THE TASK: Go through the records that follow and tally the lines with "none" in them; answer with the number alone.

(Edit tracking data)
———

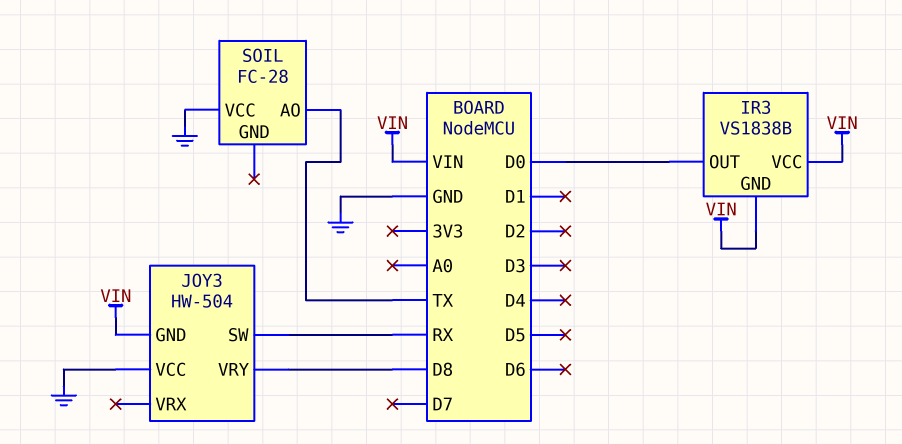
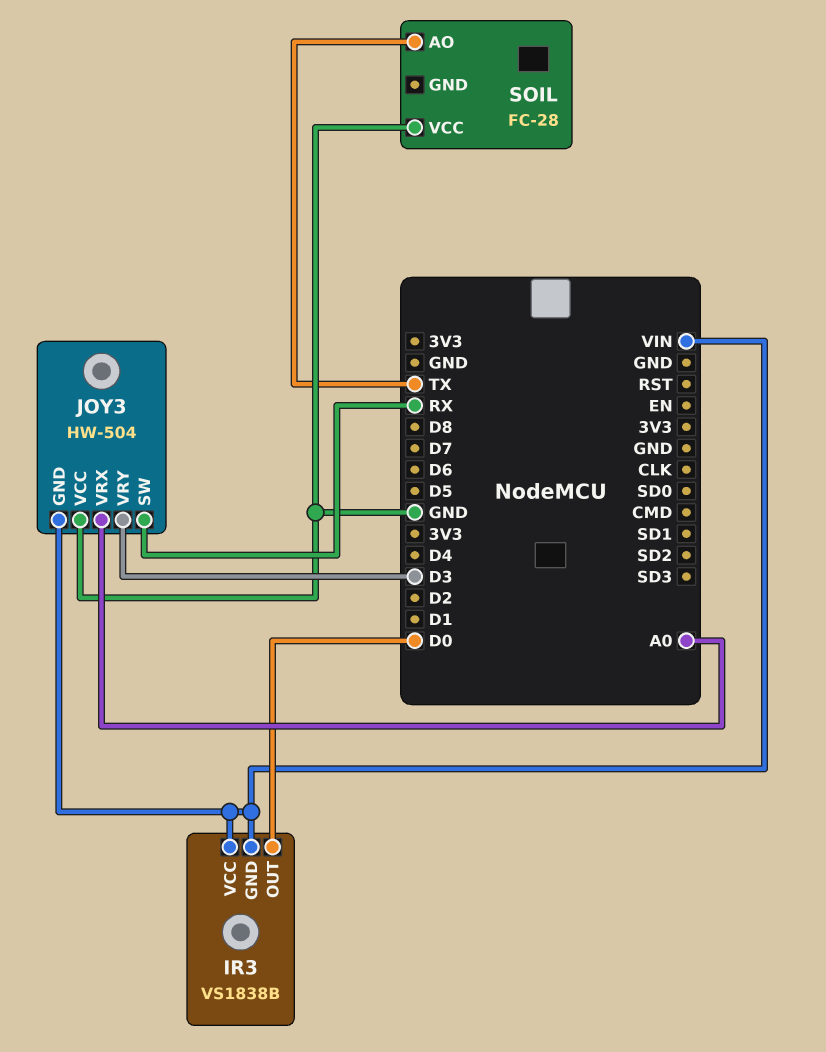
JOY3 pin VRX: none -> A0
JOY3 pin VRY: D8 -> D3

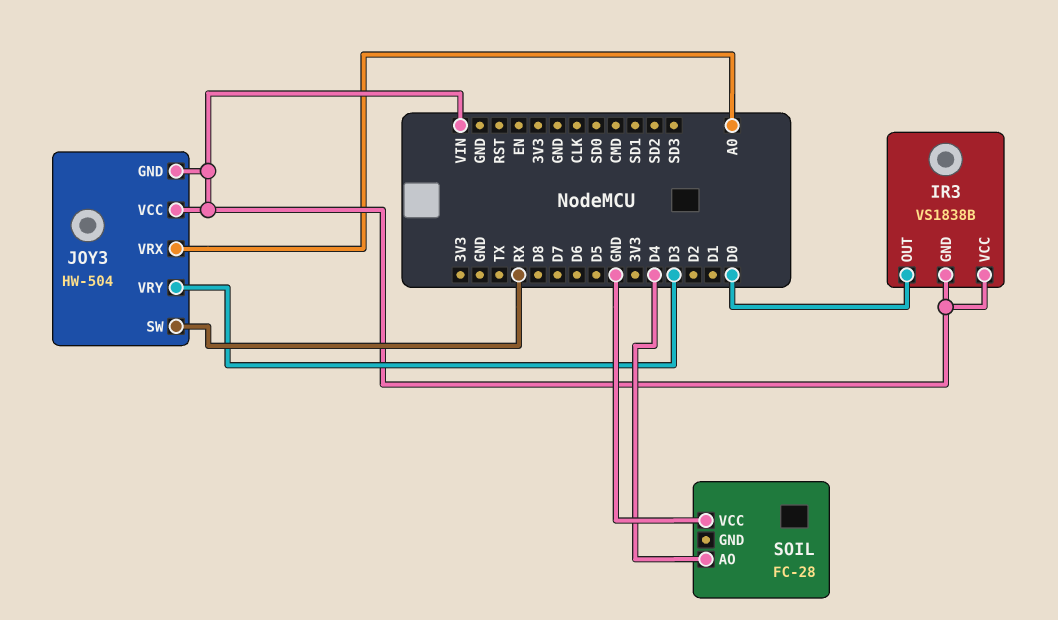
JOY3 pin VCC: GND -> VIN
SOIL pin AO: TX -> D4

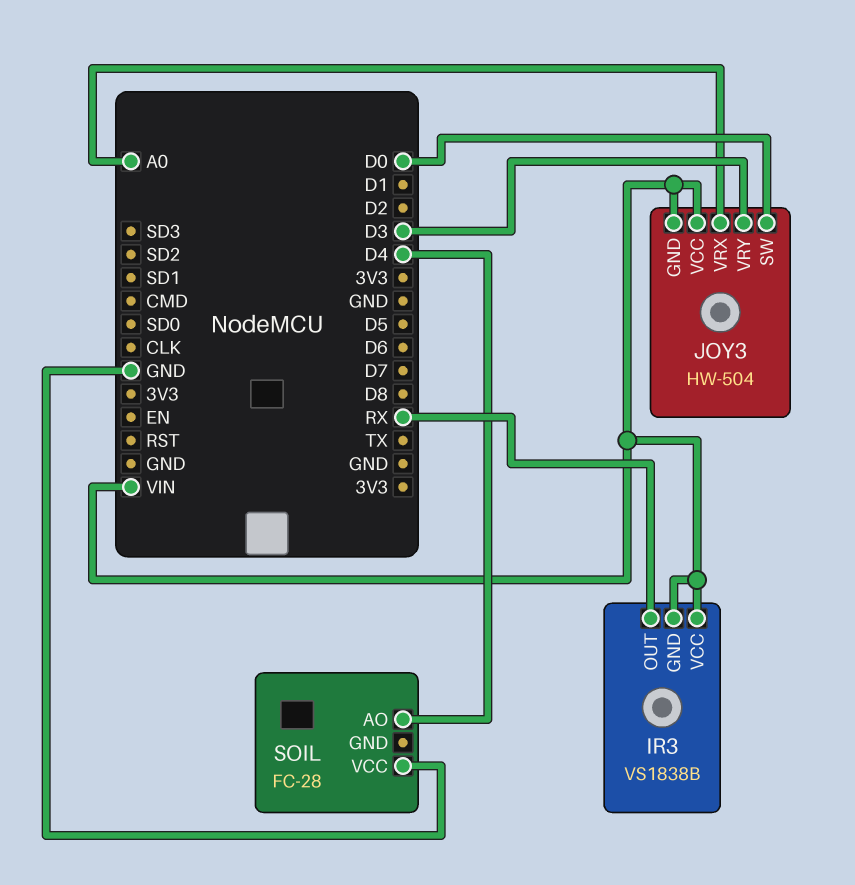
IR3 pin OUT: D0 -> RX
JOY3 pin SW: RX -> D0

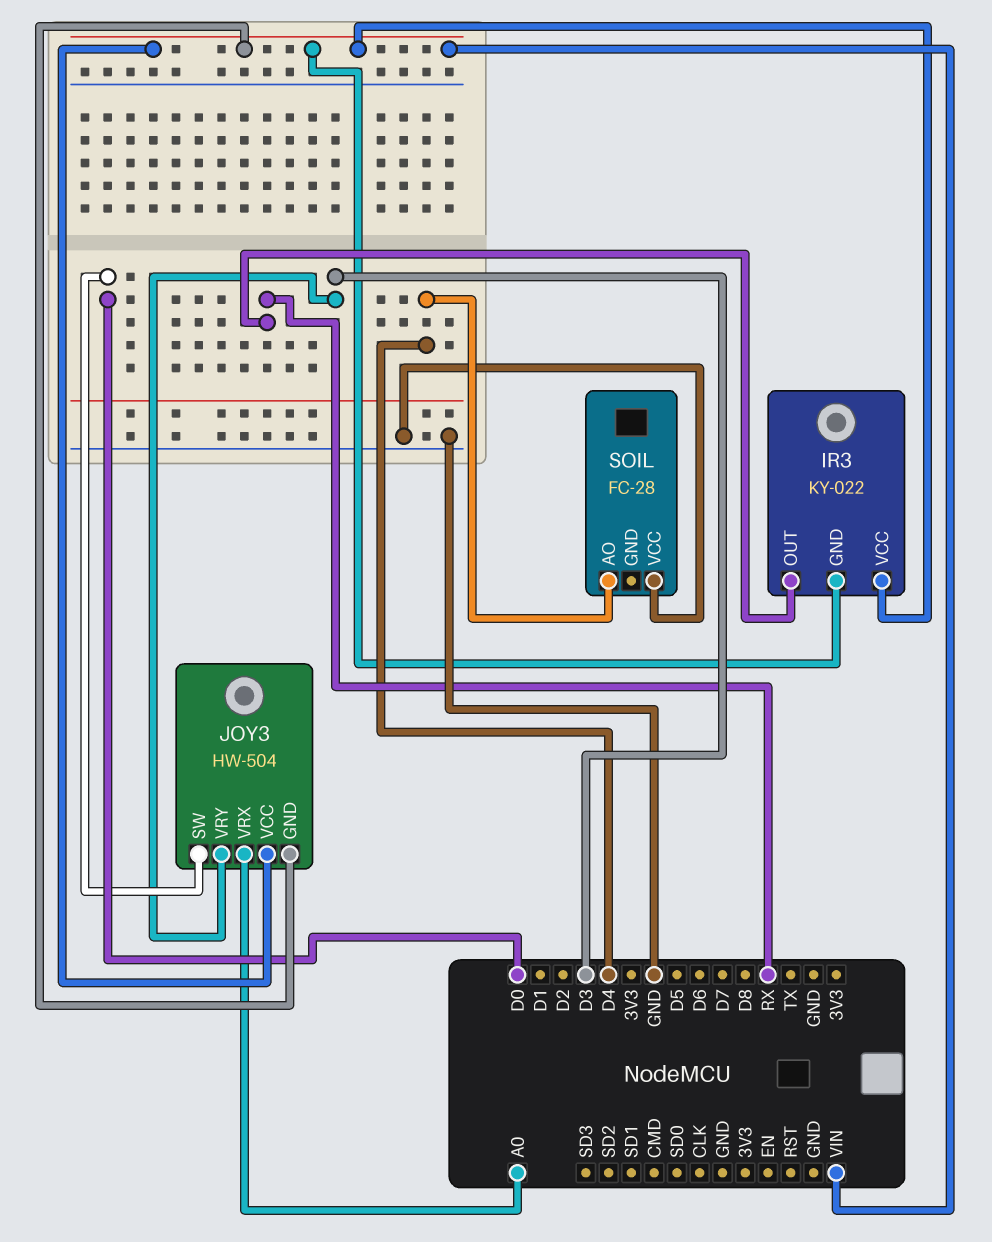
IR3: VS1838B -> KY-022

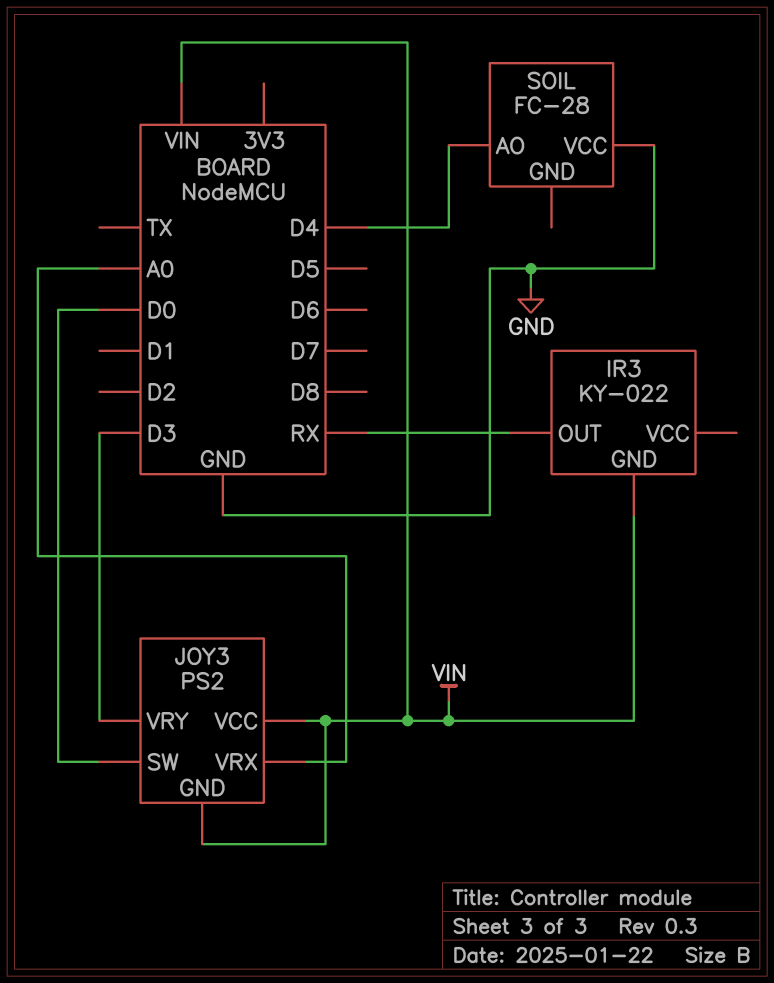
IR3 pin VCC: VIN -> none
JOY3: HW-504 -> PS2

———

SOLUTION FOR THIS EXERCISE: 2